:: Data to use ::

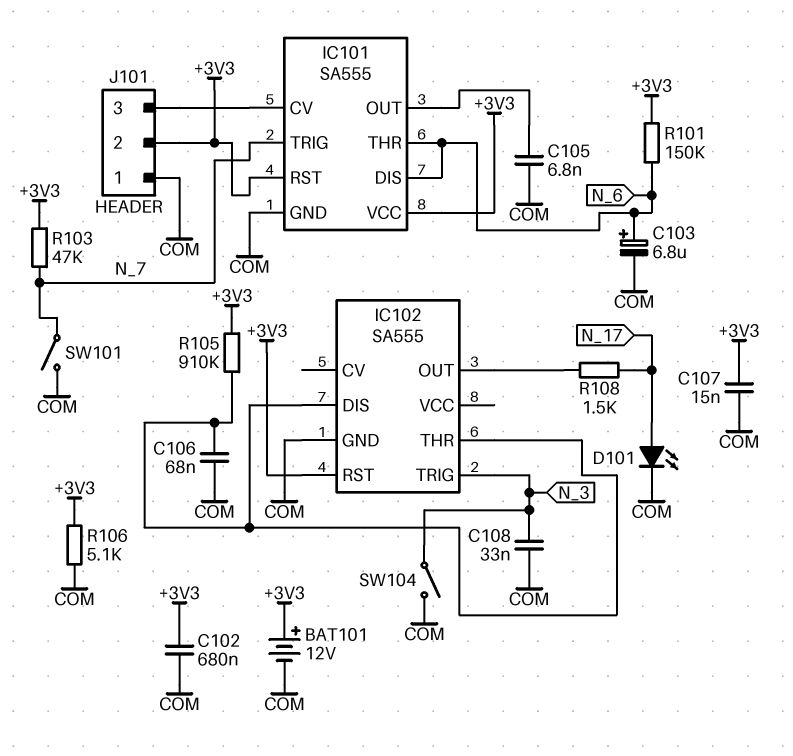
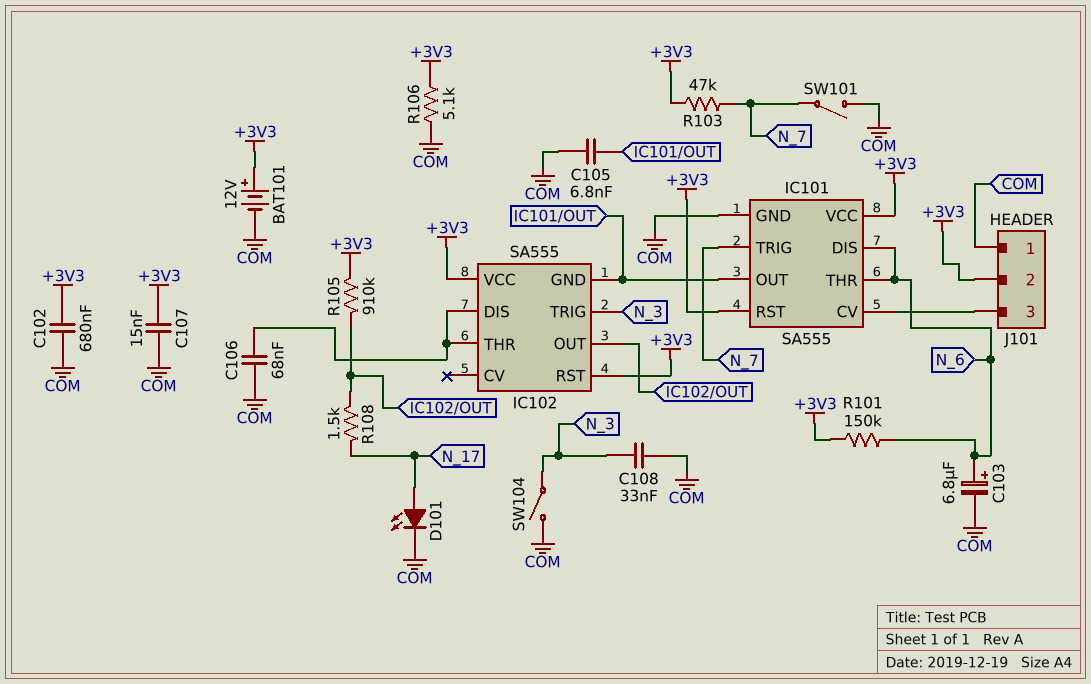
IC102 pin GND: COM -> IC101/OUT
IC102 pin VCC: none -> +3V3
R105: 910k (+3V3, IC102/DIS) -> 910k (+3V3, IC102/OUT)

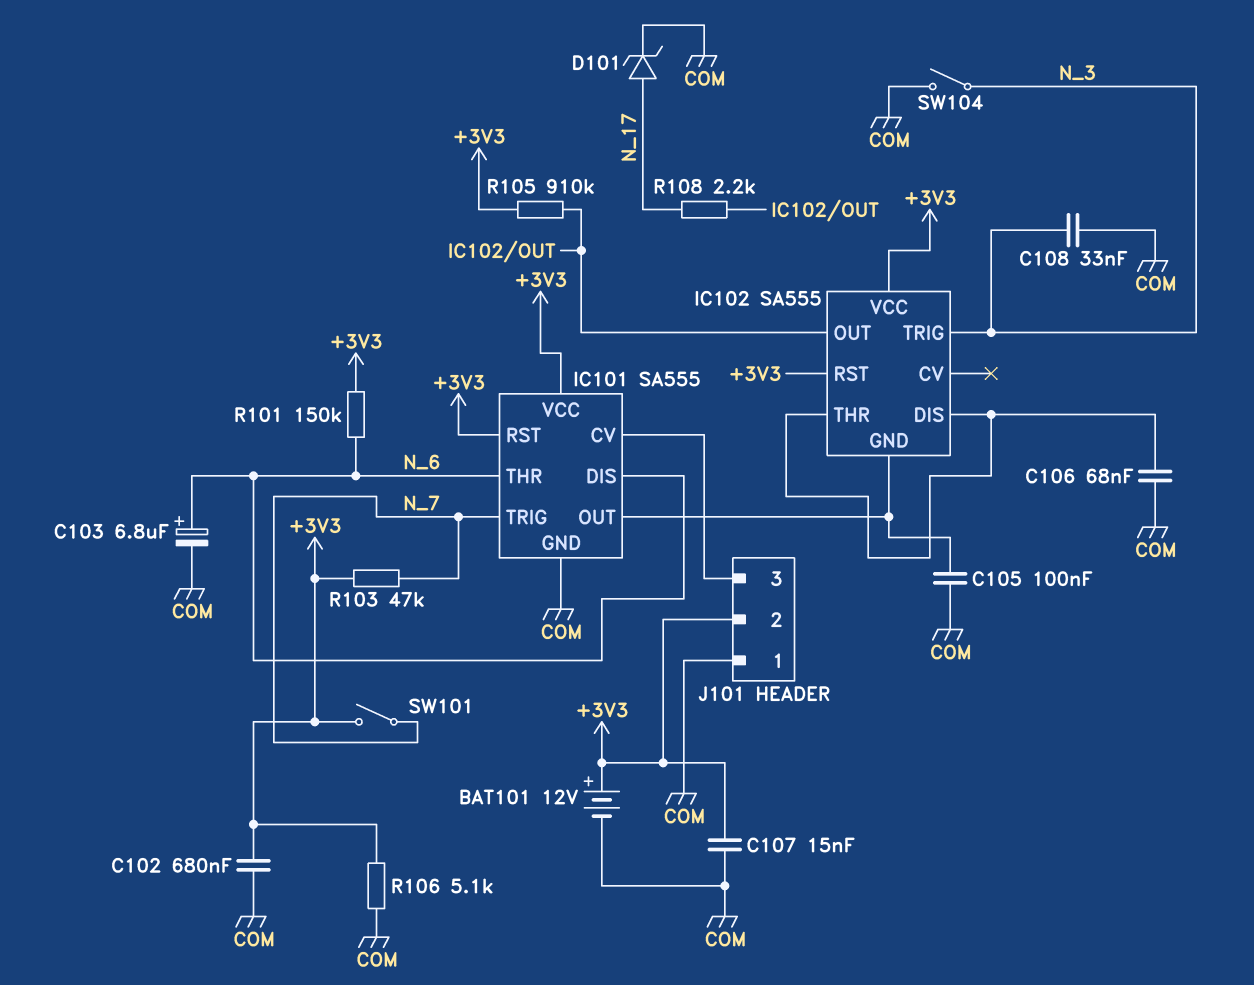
C105: 6.8nF (COM, IC101/OUT) -> 100nF (COM, IC101/OUT)
D101: LED (A N_17, K COM) -> zener (A N_17, K COM)
R108: 1.5k (IC102/OUT, N_17) -> 2.2k (IC102/OUT, N_17)
SW101: switch (COM, N_7) -> switch (+3V3, N_7)

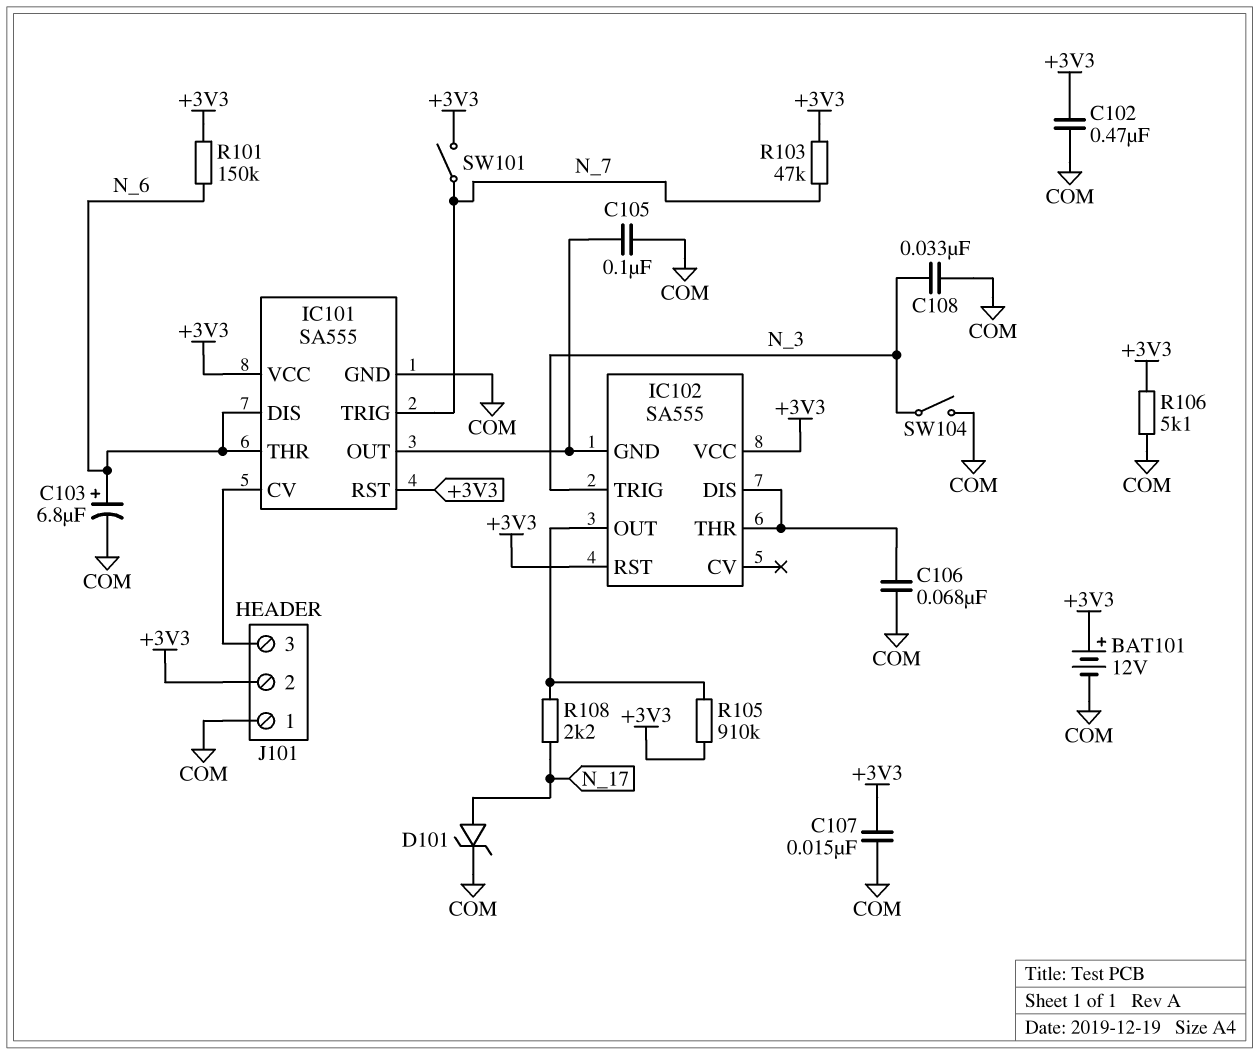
C102: 680nF (+3V3, COM) -> 470nF (+3V3, COM)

:::

What is needed:
Please print the material exactly as given above, omitting the pictures.

Exercise response:
IC102 pin GND: COM -> IC101/OUT
IC102 pin VCC: none -> +3V3
R105: 910k (+3V3, IC102/DIS) -> 910k (+3V3, IC102/OUT)

C105: 6.8nF (COM, IC101/OUT) -> 100nF (COM, IC101/OUT)
D101: LED (A N_17, K COM) -> zener (A N_17, K COM)
R108: 1.5k (IC102/OUT, N_17) -> 2.2k (IC102/OUT, N_17)
SW101: switch (COM, N_7) -> switch (+3V3, N_7)

C102: 680nF (+3V3, COM) -> 470nF (+3V3, COM)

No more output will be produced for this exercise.